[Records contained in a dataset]
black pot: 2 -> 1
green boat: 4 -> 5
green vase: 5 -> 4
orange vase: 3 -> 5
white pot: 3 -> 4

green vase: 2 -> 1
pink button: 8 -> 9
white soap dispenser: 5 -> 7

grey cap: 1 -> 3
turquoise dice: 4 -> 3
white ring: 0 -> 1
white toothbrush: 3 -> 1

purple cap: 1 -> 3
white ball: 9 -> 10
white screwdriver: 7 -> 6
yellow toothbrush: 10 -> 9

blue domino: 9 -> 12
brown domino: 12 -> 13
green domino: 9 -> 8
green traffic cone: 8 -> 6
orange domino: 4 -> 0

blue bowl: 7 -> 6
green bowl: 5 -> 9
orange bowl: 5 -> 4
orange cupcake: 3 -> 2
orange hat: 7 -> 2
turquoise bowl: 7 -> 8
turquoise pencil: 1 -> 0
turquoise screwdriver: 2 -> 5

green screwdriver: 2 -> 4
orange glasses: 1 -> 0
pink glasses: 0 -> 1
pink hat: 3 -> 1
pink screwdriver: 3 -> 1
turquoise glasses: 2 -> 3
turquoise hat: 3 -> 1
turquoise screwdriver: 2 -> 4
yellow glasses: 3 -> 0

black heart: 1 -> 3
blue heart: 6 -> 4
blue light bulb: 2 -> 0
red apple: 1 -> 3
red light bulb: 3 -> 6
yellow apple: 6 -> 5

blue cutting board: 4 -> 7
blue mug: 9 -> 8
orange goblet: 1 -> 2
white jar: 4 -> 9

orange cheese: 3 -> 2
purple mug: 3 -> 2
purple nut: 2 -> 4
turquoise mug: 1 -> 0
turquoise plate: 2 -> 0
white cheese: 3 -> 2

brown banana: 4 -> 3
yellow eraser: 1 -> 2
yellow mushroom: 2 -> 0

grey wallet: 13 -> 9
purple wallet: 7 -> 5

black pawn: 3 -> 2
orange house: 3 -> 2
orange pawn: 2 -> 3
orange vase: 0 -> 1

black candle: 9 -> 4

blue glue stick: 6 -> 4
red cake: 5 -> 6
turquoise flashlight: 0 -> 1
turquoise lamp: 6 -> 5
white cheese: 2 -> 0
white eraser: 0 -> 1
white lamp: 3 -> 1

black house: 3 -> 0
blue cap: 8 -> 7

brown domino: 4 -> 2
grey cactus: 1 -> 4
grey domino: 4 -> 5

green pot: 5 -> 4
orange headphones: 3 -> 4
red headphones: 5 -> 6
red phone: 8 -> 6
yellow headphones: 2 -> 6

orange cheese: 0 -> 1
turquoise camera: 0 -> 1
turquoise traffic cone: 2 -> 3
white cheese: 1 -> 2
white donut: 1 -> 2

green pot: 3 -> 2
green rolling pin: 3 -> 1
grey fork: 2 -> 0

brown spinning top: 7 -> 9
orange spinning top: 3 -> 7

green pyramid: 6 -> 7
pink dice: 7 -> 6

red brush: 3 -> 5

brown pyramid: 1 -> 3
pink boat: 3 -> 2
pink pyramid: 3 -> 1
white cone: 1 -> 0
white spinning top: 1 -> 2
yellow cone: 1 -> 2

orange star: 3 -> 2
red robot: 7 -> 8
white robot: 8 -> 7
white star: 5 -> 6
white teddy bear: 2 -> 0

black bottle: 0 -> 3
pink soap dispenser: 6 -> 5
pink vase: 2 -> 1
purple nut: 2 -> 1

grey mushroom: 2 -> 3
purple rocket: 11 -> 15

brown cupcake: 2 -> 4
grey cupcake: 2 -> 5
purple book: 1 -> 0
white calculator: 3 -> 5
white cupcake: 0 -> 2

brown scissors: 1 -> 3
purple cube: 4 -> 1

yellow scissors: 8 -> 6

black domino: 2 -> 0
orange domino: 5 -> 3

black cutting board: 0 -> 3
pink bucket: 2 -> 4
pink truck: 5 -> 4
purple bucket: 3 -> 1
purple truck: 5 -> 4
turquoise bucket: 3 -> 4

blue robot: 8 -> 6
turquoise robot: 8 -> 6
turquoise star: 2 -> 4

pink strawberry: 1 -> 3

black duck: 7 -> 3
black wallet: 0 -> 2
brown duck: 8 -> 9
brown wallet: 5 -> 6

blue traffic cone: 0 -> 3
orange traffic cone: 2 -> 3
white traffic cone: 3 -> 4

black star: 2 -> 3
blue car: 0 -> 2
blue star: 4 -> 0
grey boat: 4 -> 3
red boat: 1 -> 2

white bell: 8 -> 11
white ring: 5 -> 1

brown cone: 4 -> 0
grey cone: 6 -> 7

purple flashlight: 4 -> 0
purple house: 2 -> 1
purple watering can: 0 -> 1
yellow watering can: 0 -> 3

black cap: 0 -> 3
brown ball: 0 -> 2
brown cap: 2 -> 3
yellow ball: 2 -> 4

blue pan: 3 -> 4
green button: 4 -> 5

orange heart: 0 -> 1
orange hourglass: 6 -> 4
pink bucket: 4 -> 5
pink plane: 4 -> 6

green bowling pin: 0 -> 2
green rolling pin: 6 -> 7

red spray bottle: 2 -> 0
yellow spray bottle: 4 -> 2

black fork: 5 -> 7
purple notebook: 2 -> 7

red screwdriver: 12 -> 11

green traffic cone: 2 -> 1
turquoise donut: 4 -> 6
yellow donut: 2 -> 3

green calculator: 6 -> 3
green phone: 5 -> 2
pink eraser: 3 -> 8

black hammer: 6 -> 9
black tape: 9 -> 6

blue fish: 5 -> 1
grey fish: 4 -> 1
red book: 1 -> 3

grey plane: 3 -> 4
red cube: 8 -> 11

YOUR INSTRUCTIONS ▸
All lines of the data that hold "donut" need to be copied.

WRITTEN ANSWER ▸
white donut: 1 -> 2
turquoise donut: 4 -> 6
yellow donut: 2 -> 3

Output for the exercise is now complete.